Repeat the listing exactly, minus the pictures.

*** Records shown Section Begins ***

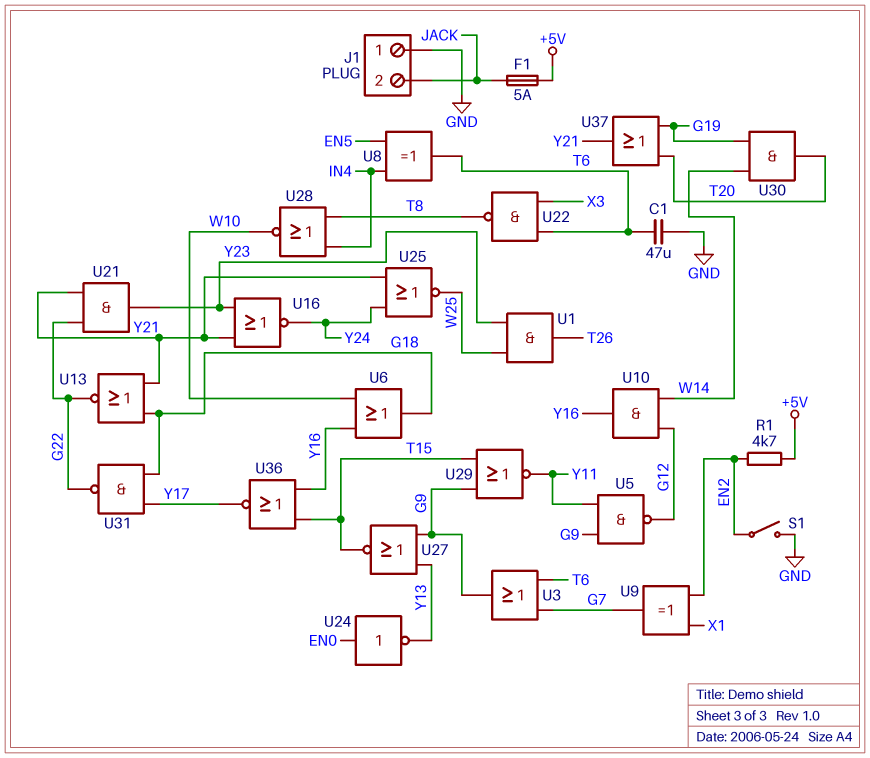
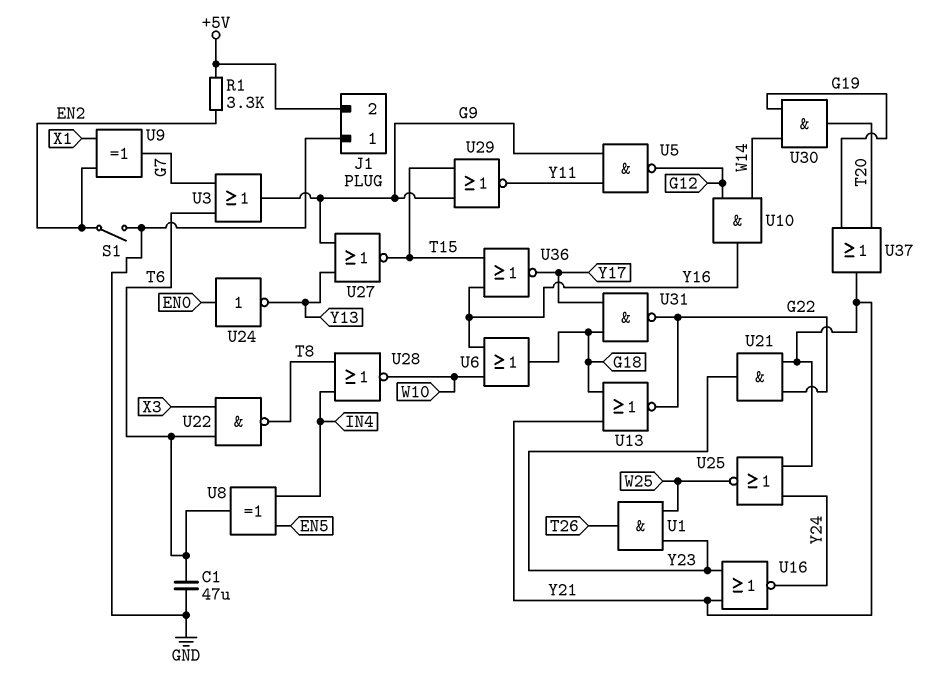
F1: 5A (+5V, JACK) -> none
J1 pin 2: JACK -> +5V
R1: 4.7k (+5V, EN2) -> 3.3k (+5V, EN2)

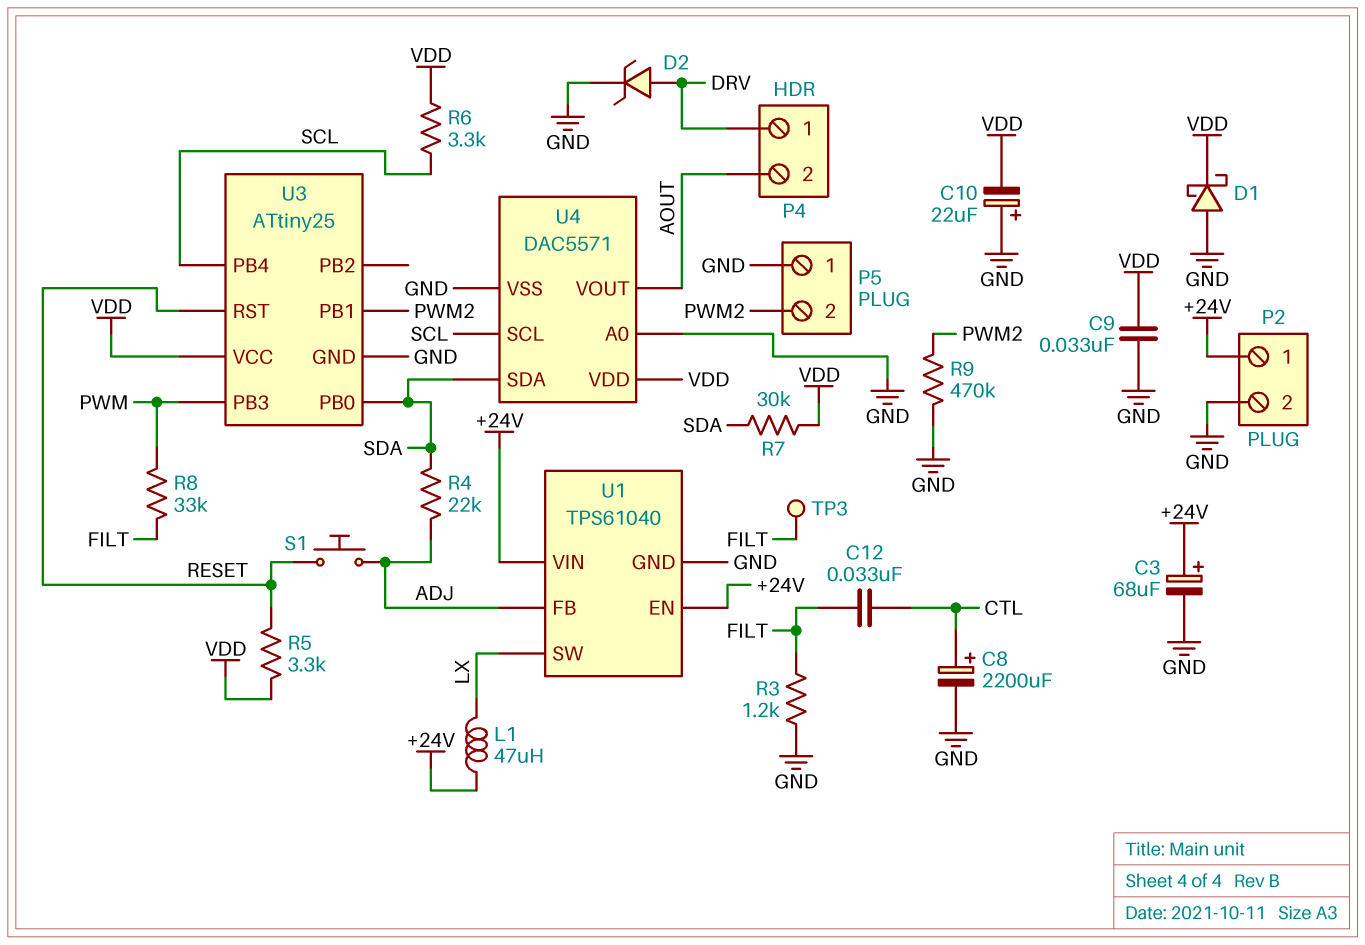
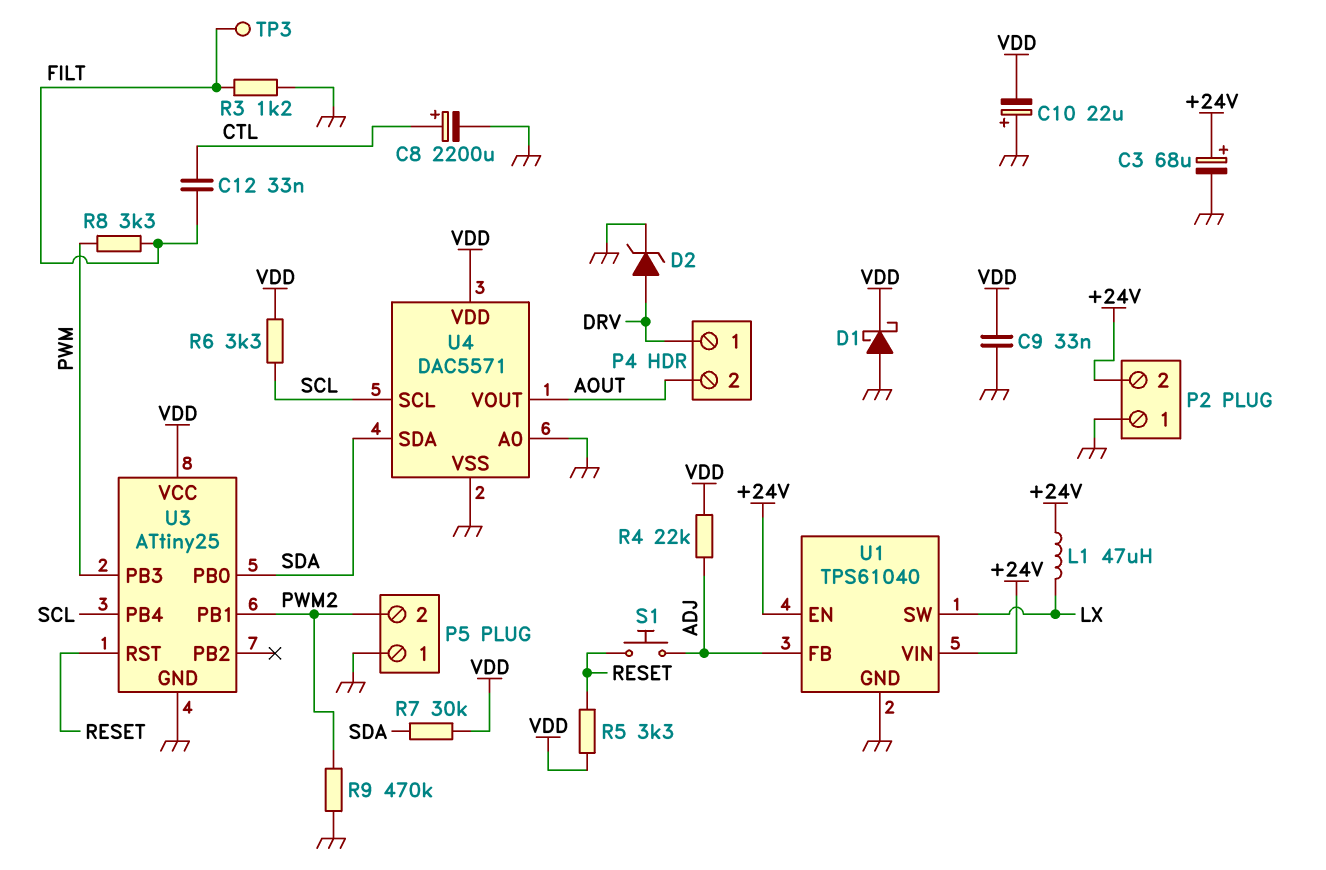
P2 pin 1: +24V -> GND
P2 pin 2: GND -> +24V
R4: 22k (ADJ, SDA) -> 22k (ADJ, VDD)
R8: 33k (FILT, PWM) -> 3.3k (FILT, PWM)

*** Records shown Section Ends ***

**Solution to the problem:**
F1: 5A (+5V, JACK) -> none
J1 pin 2: JACK -> +5V
R1: 4.7k (+5V, EN2) -> 3.3k (+5V, EN2)

P2 pin 1: +24V -> GND
P2 pin 2: GND -> +24V
R4: 22k (ADJ, SDA) -> 22k (ADJ, VDD)
R8: 33k (FILT, PWM) -> 3.3k (FILT, PWM)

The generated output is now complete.